Your objective: What is needed is an exact reproduction of the lines in the records below, starting at the line with "D5: LED blue" and ending at the line with "R7: 1.5k (CHG, U1/STAT) -> 300 (CHG, U1/STAT)", both included, and nothing else; pictures stay out.

==================================================

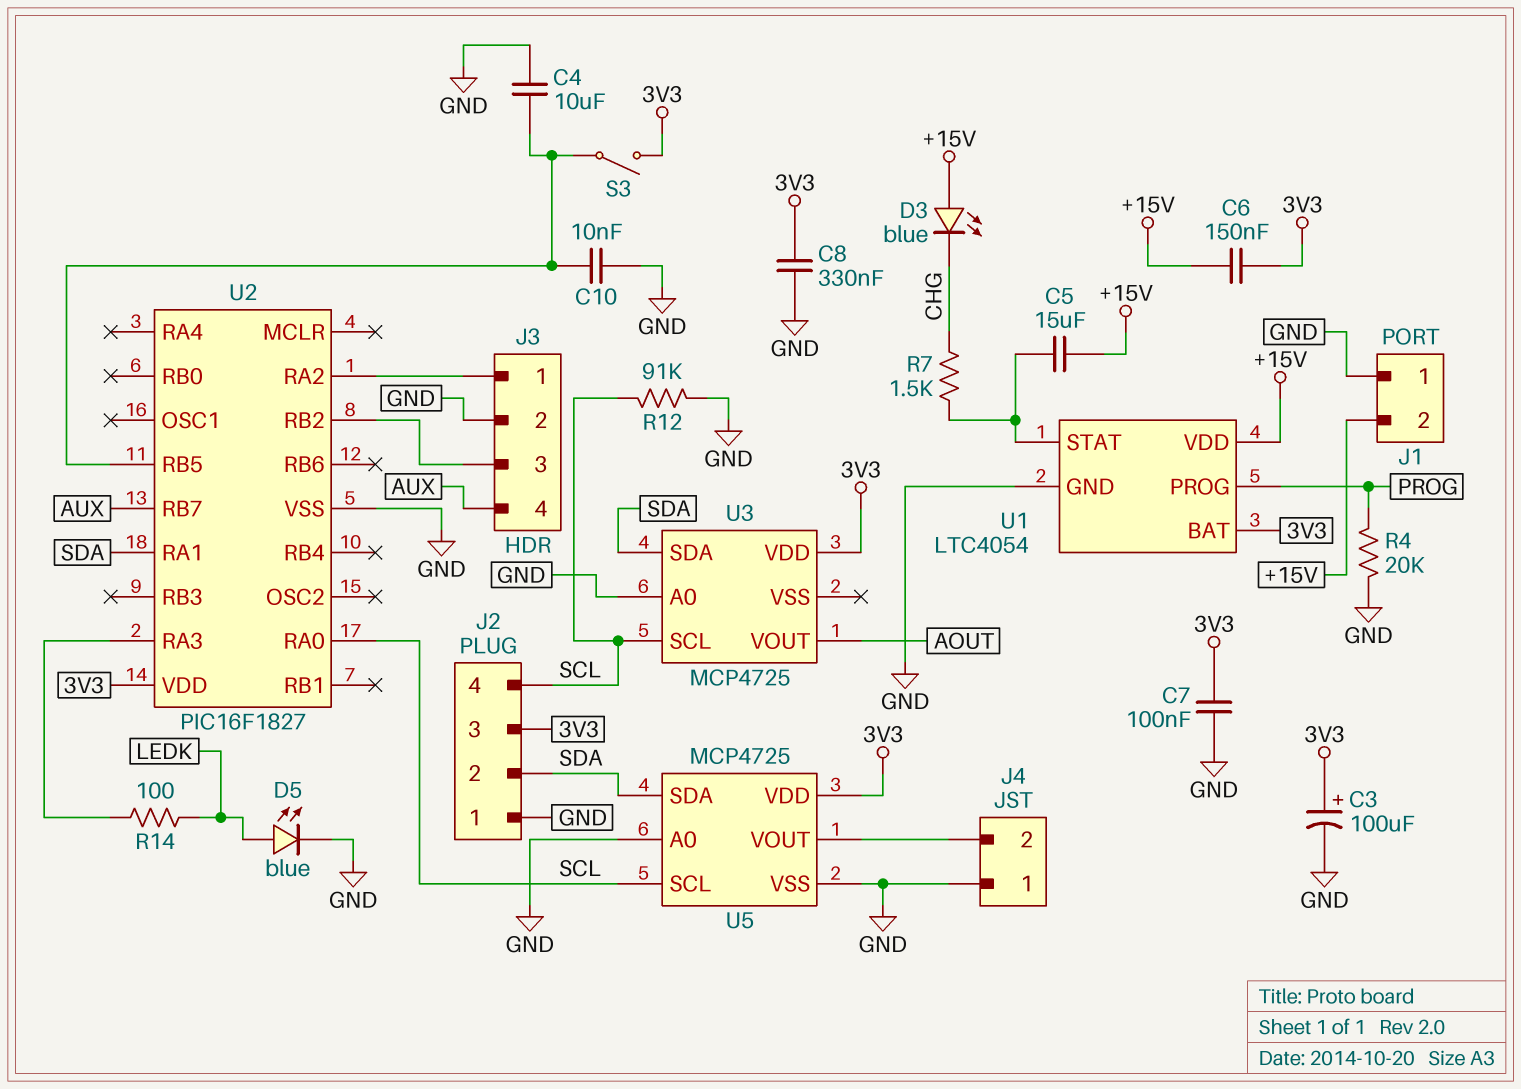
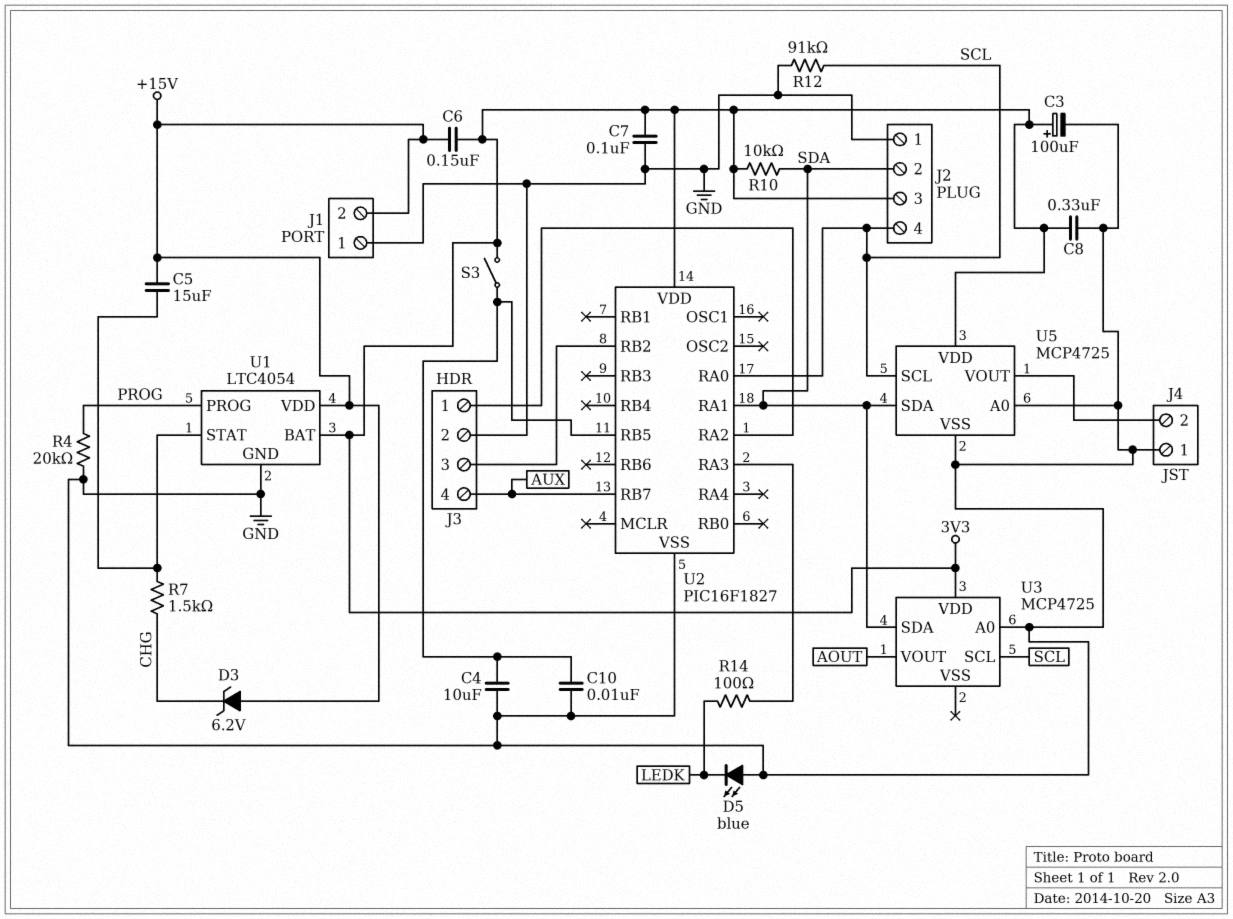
D3: LED blue (A +15V, K CHG) -> zener 6.2V (A +15V, K CHG)
D5: LED blue (A LEDK, K GND) -> LED blue (A GND, K LEDK)
R10: none -> 10k (3V3, SDA)

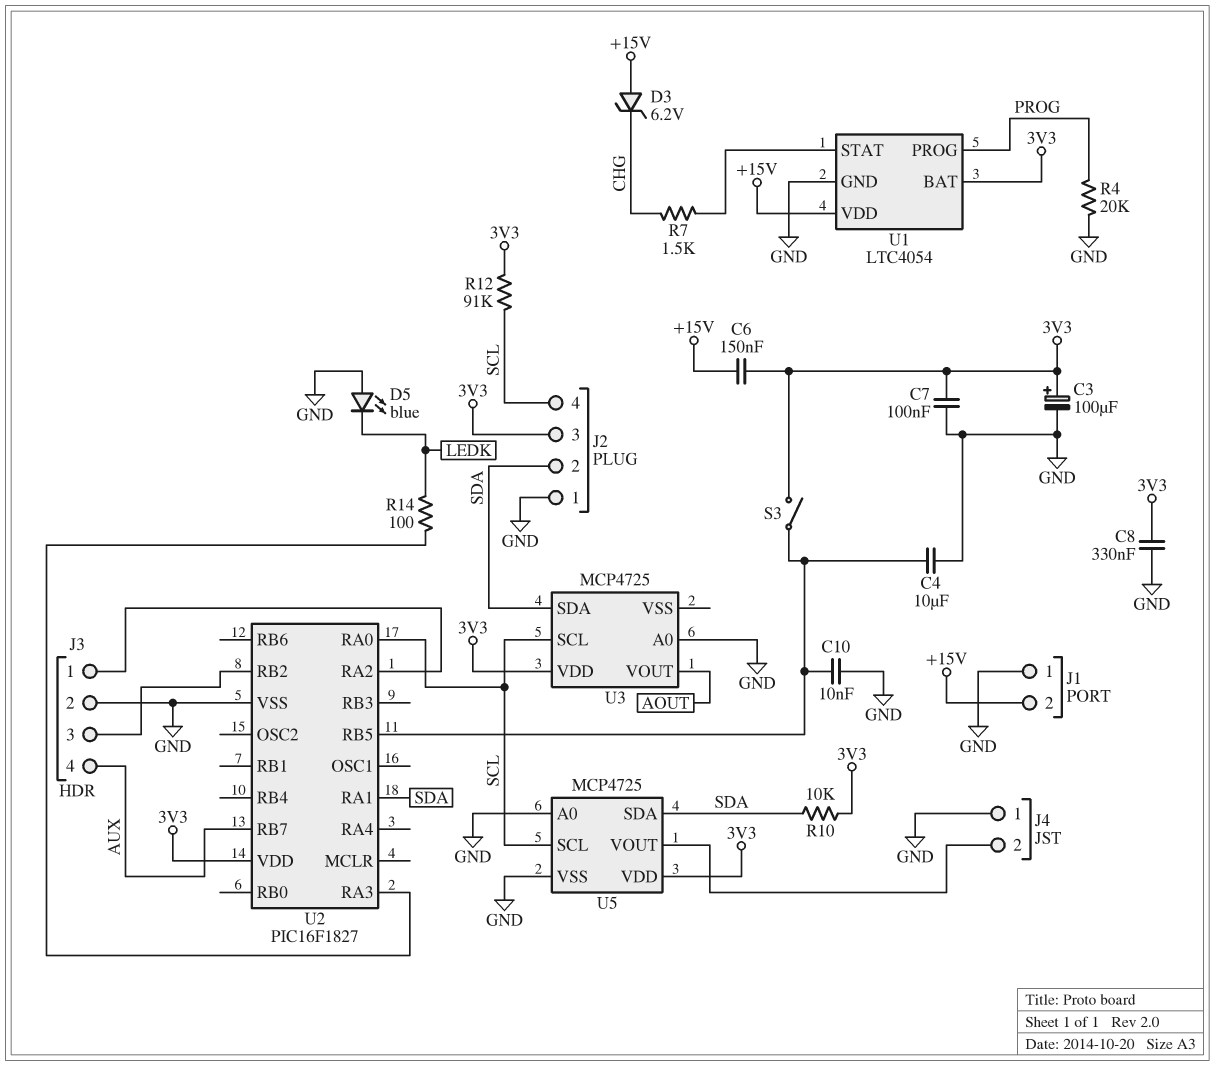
C5: 15uF (+15V, U1/STAT) -> none
R12: 91k (GND, SCL) -> 91k (3V3, SCL)

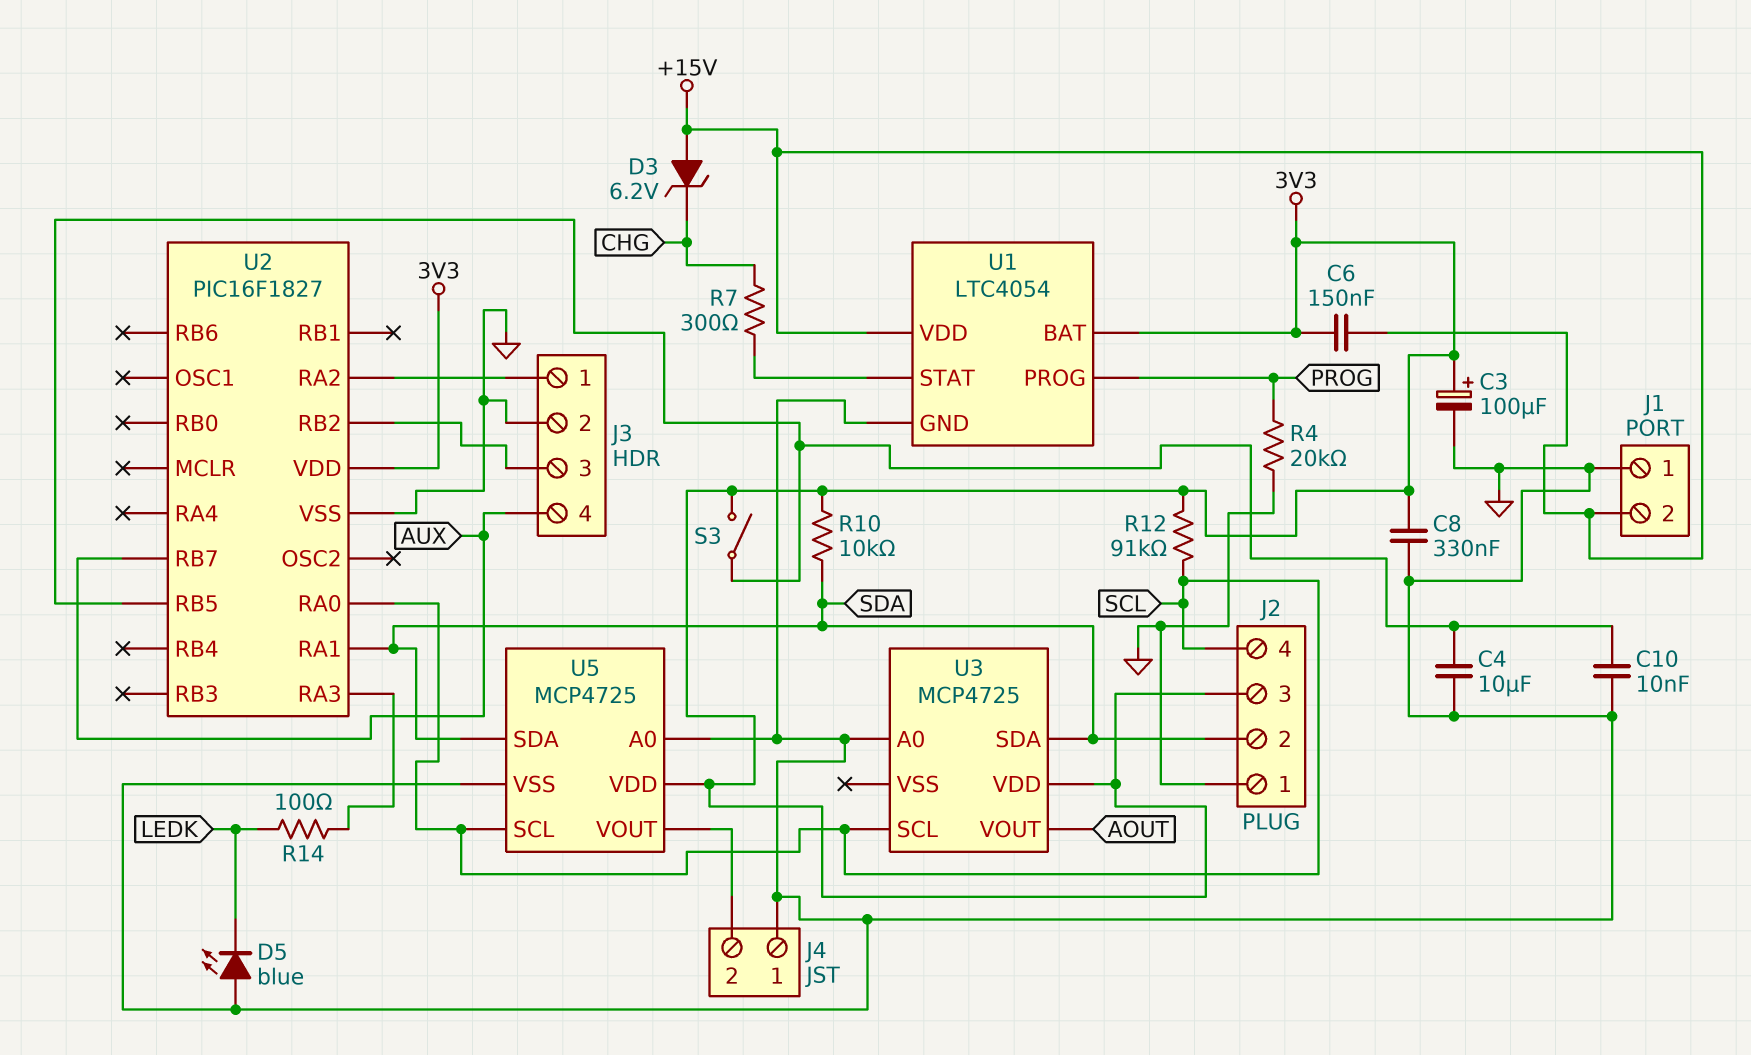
C7: 100nF (3V3, GND) -> none
R7: 1.5k (CHG, U1/STAT) -> 300 (CHG, U1/STAT)

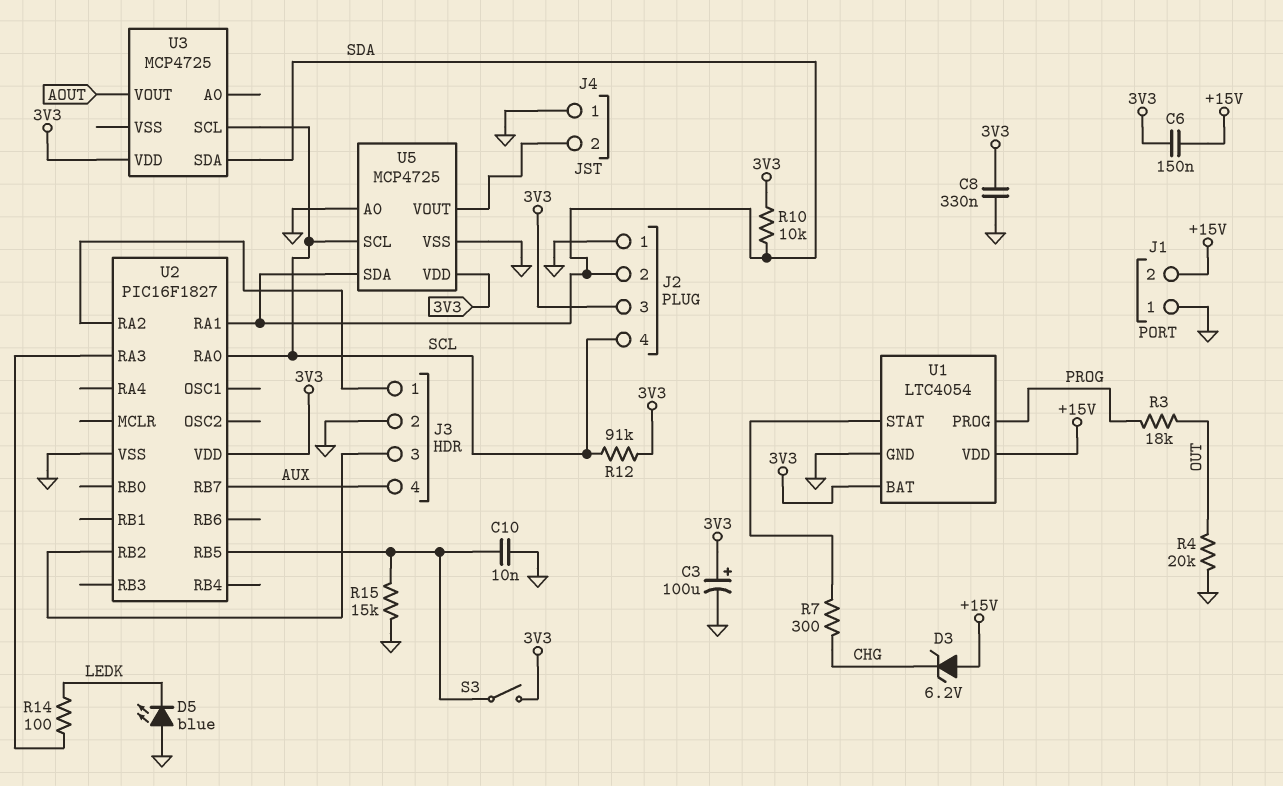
C4: 10uF (GND, U2/RB5) -> none
R3: none -> 18k (OUT, PROG)
R4: 20k (GND, PROG) -> 20k (GND, OUT)
R15: none -> 15k (GND, U2/RB5)
U3 pin A0: GND -> none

==================================================

Result for this exercise:
D5: LED blue (A LEDK, K GND) -> LED blue (A GND, K LEDK)
R10: none -> 10k (3V3, SDA)

C5: 15uF (+15V, U1/STAT) -> none
R12: 91k (GND, SCL) -> 91k (3V3, SCL)

C7: 100nF (3V3, GND) -> none
R7: 1.5k (CHG, U1/STAT) -> 300 (CHG, U1/STAT)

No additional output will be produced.